● Exercise requirements: With the images left out, print every entry that follows exactly.

● Dataset records:
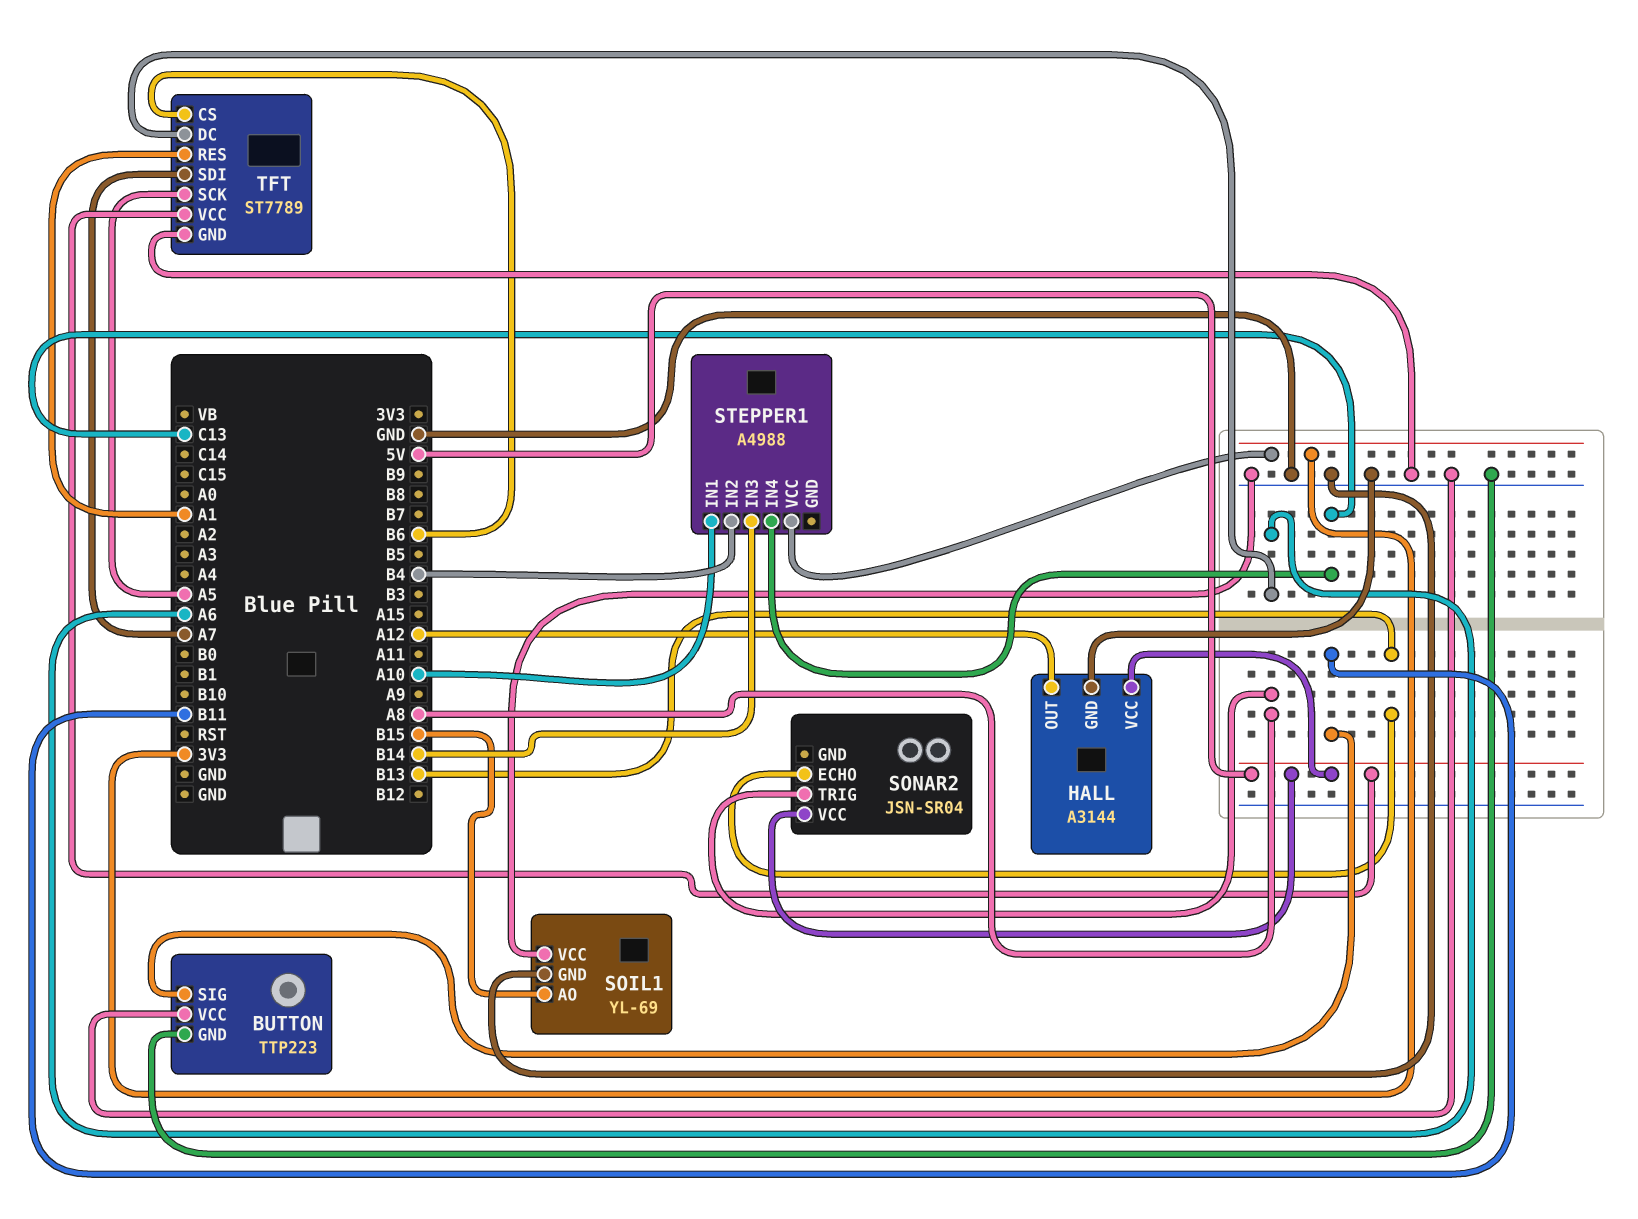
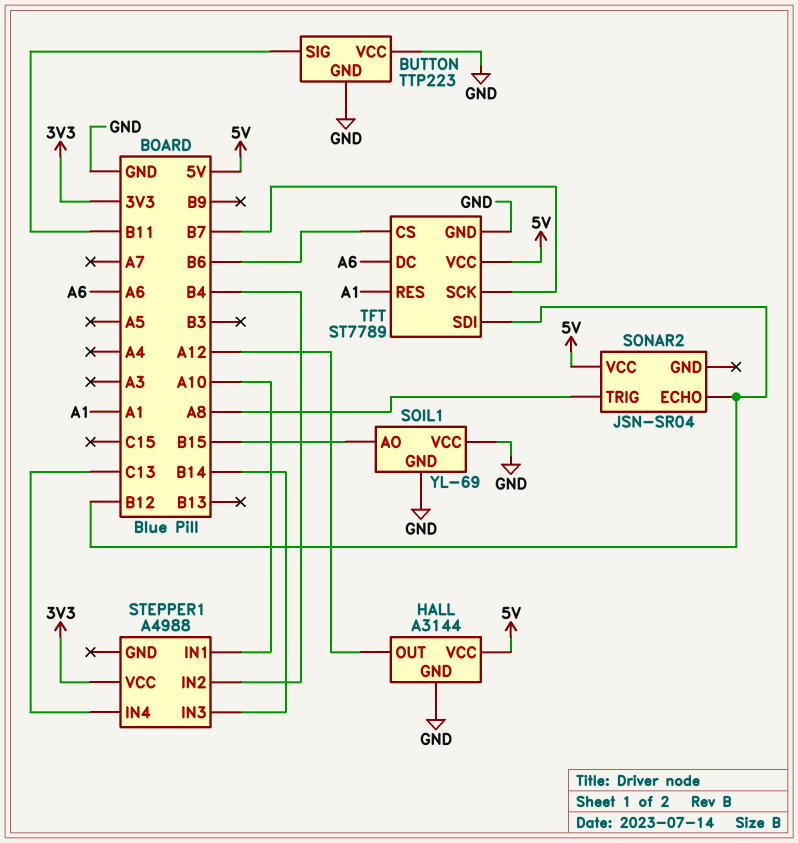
SONAR2 pin ECHO: B13 -> B12
TFT pin SCK: A5 -> B7
TFT pin SDI: A7 -> B12

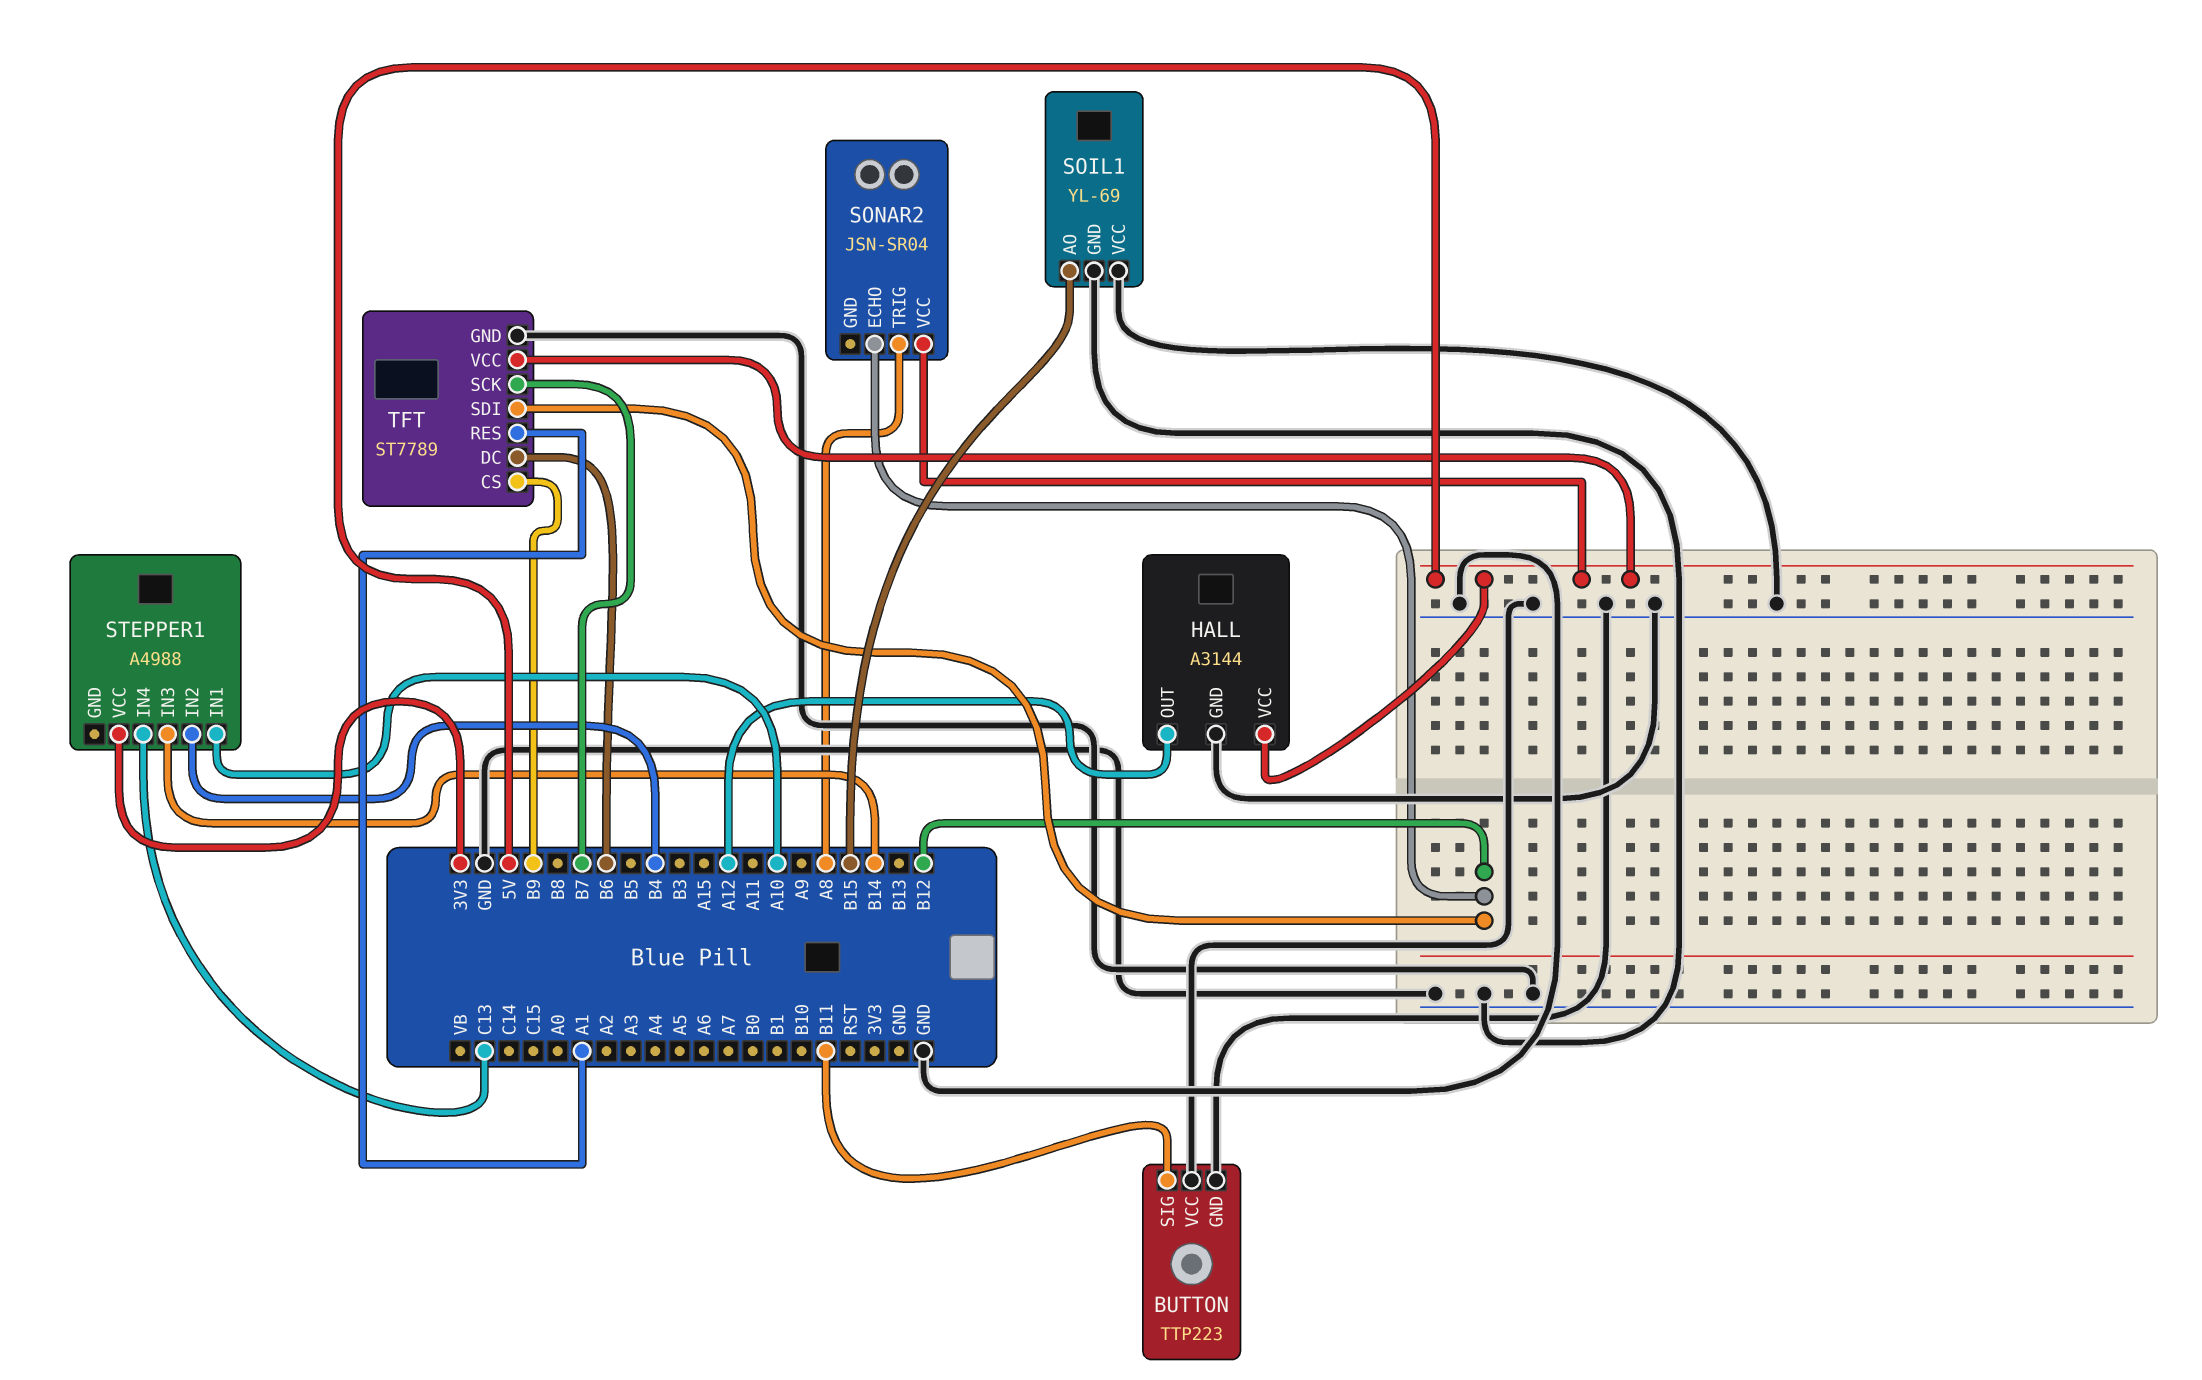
TFT pin CS: B6 -> B9
TFT pin DC: A6 -> B6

● The answer:
SONAR2 pin ECHO: B13 -> B12
TFT pin SCK: A5 -> B7
TFT pin SDI: A7 -> B12

TFT pin CS: B6 -> B9
TFT pin DC: A6 -> B6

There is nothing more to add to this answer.